What you need to do –
Below are some entries. Copy each line that holds the string "gift".

Scene comparison data –
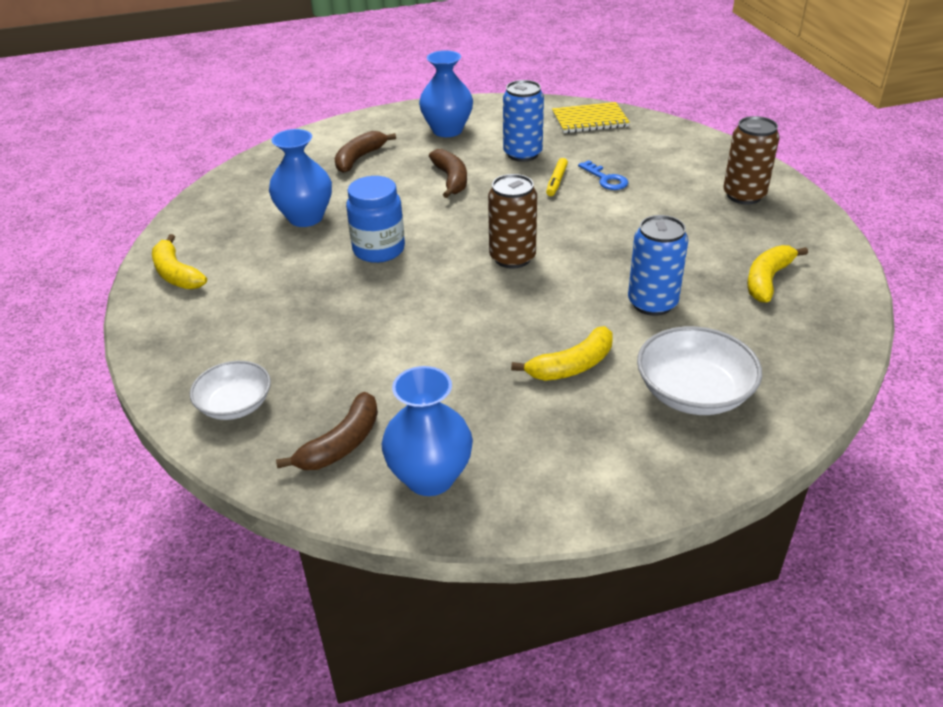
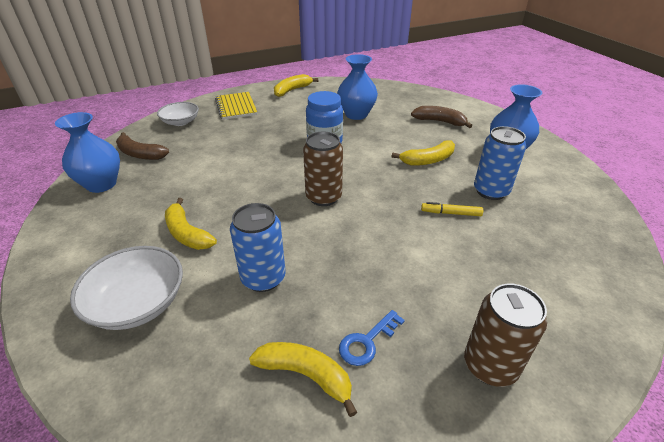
camera: 80 degrees right, 0 degrees up
brown banana [429,149,467,198] -> yellow banana [392,140,455,166]
yellow notebook [552,102,630,133] -> yellow notebook moved to [215,92,257,120]
blue key [578,160,628,190] -> blue key moved to [339,310,405,366]

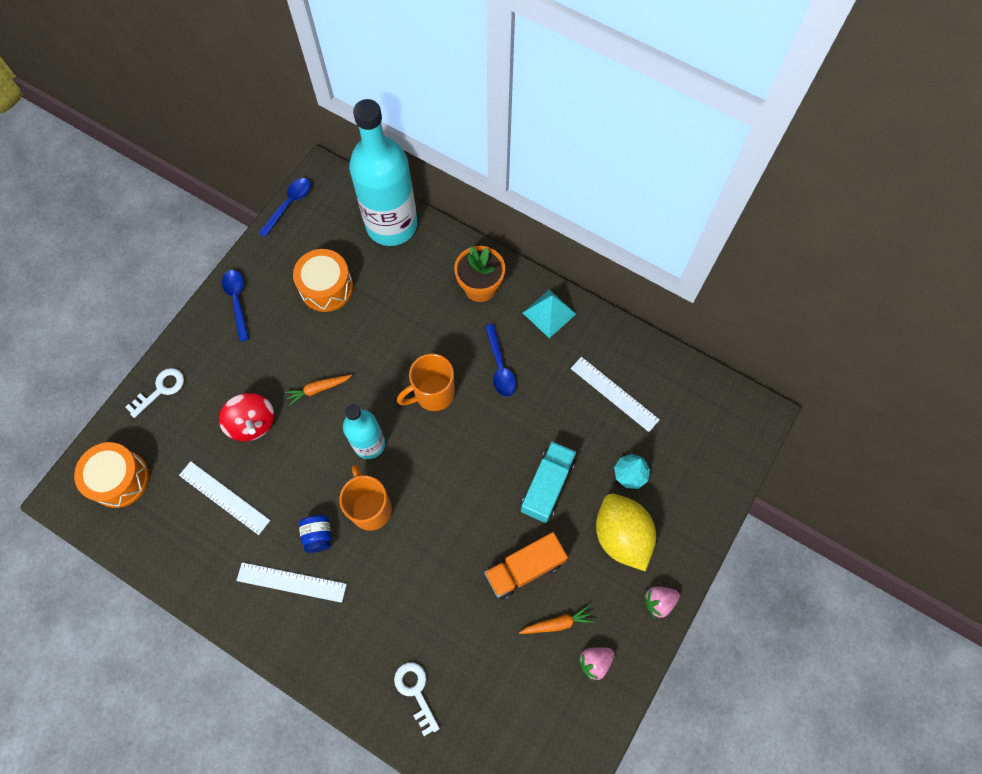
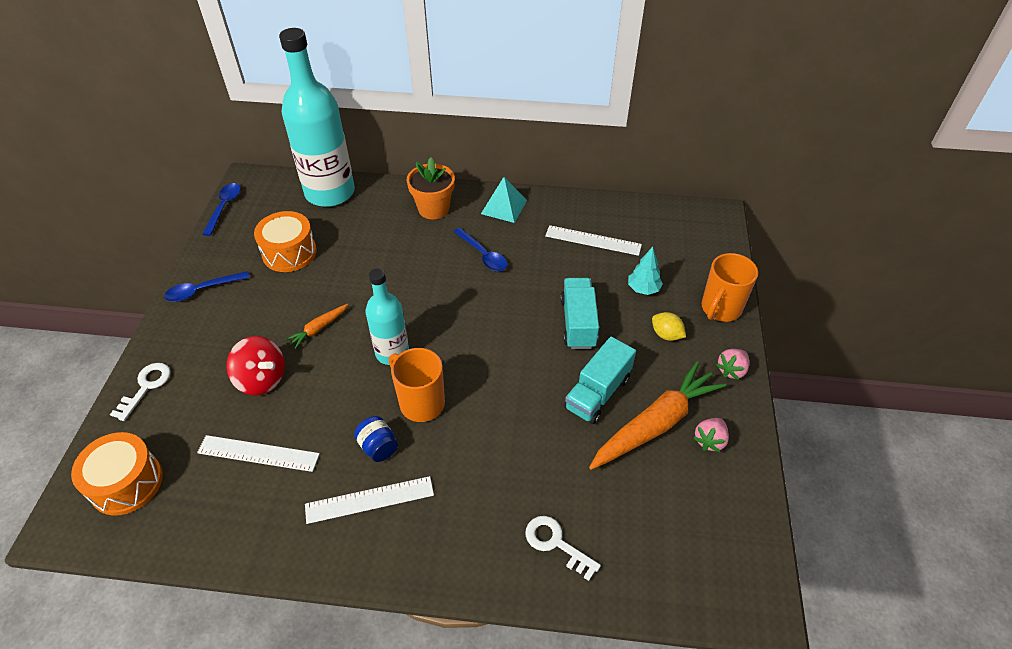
camera: 25 degrees left, 20 degrees down
blue spoon [222,270,249,342] -> blue spoon turned 75 degrees counterclockwise [164,271,250,302]
orange mug [397,354,455,411] -> orange mug moved to [701,253,758,322]
orange truck [484,532,568,600] -> turquoise truck [564,337,636,424]
orange carrot [519,605,594,634] -> orange carrot [589,361,726,470], size x2.17
yellow lemon [596,494,656,571] -> yellow lemon [652,312,686,341], size x0.48

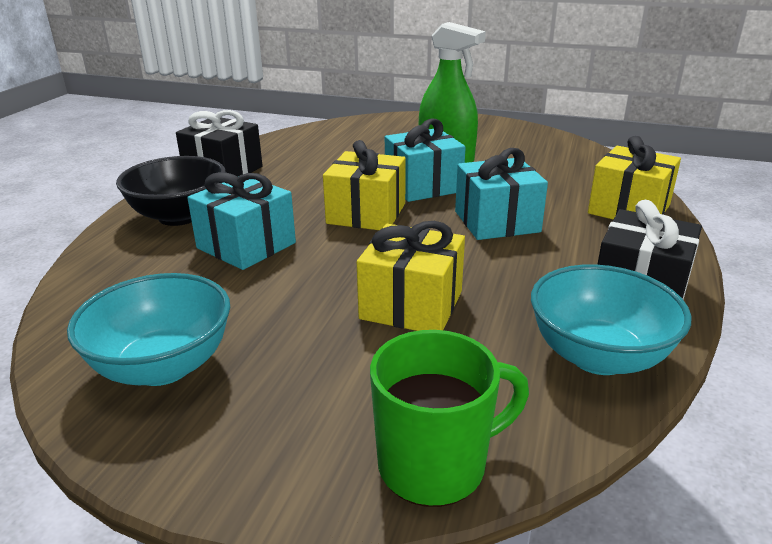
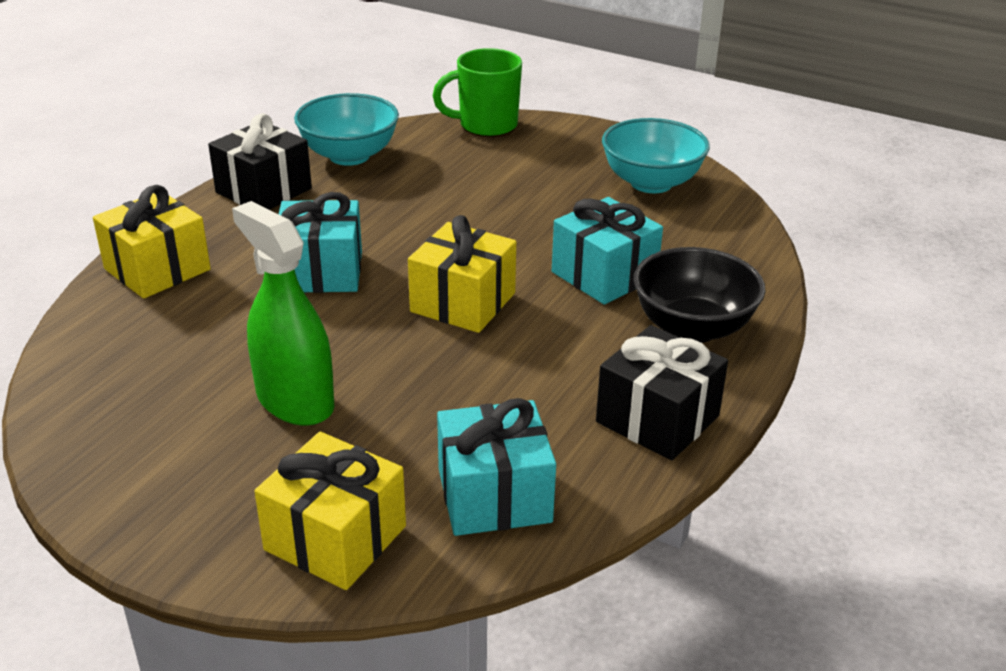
camera: 170 degrees left, 5 degrees up
yellow gift [357,221,465,331] -> yellow gift moved to [254,432,406,590]
turquoise gift [385,119,466,202] -> turquoise gift moved to [437,398,556,536]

Response –
yellow gift [357,221,465,331] -> yellow gift moved to [254,432,406,590]
turquoise gift [385,119,466,202] -> turquoise gift moved to [437,398,556,536]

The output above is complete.